#### DATA IN THIS EXERCISE ####
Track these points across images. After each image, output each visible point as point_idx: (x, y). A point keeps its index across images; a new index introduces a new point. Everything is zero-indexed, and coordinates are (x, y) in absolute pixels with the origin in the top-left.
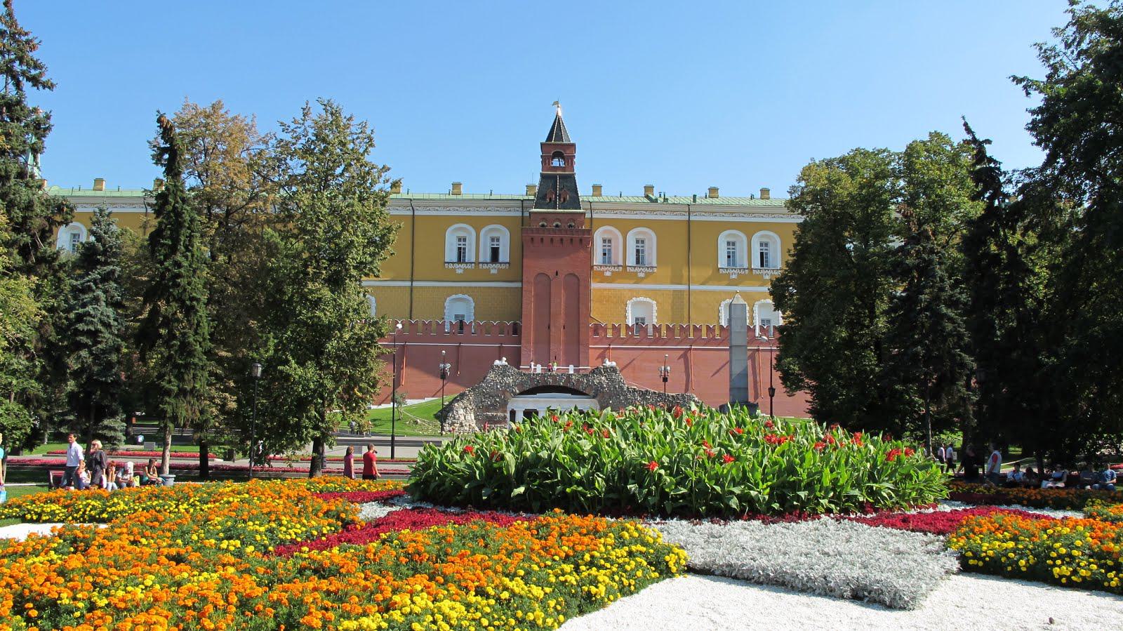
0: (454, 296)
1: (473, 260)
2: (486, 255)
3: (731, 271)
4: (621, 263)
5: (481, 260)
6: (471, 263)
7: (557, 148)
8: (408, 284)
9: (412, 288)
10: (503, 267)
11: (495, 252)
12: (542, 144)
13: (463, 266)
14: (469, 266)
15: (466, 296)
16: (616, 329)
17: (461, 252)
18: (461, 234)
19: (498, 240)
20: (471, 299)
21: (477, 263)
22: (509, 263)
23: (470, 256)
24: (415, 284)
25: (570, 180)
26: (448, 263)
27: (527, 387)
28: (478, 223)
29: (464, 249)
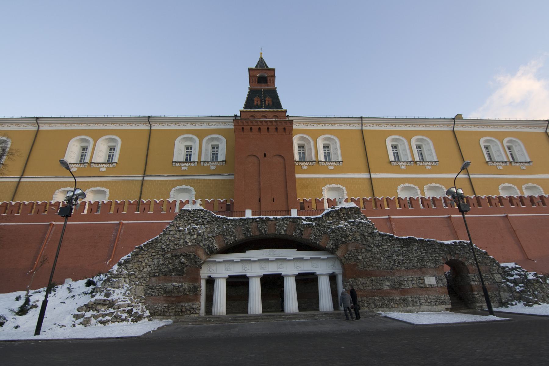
####
[INSTRUCTIONS FOR THE TASK]:
Copy out every line of the listing above word for word, omitting the picture markers.

[ANSWER]:
Track these points across images. After each image, output each visible point as point_idx: (x, y). A point keeps its index across images; a new index introduces a new point. Everything is zero-indexed, and coordinates are (x, y) in absolute pixels with the origin in the top-left.
0: (454, 296)
1: (473, 260)
2: (486, 255)
3: (731, 271)
4: (621, 263)
5: (481, 260)
6: (471, 263)
7: (557, 148)
8: (408, 284)
9: (412, 288)
10: (503, 267)
11: (495, 252)
12: (542, 144)
13: (463, 266)
14: (469, 266)
15: (466, 296)
16: (616, 329)
17: (461, 252)
18: (461, 234)
19: (498, 240)
20: (471, 299)
21: (477, 263)
22: (509, 263)
23: (470, 256)
24: (415, 284)
25: (570, 180)
26: (448, 263)
27: (527, 387)
28: (478, 223)
29: (464, 249)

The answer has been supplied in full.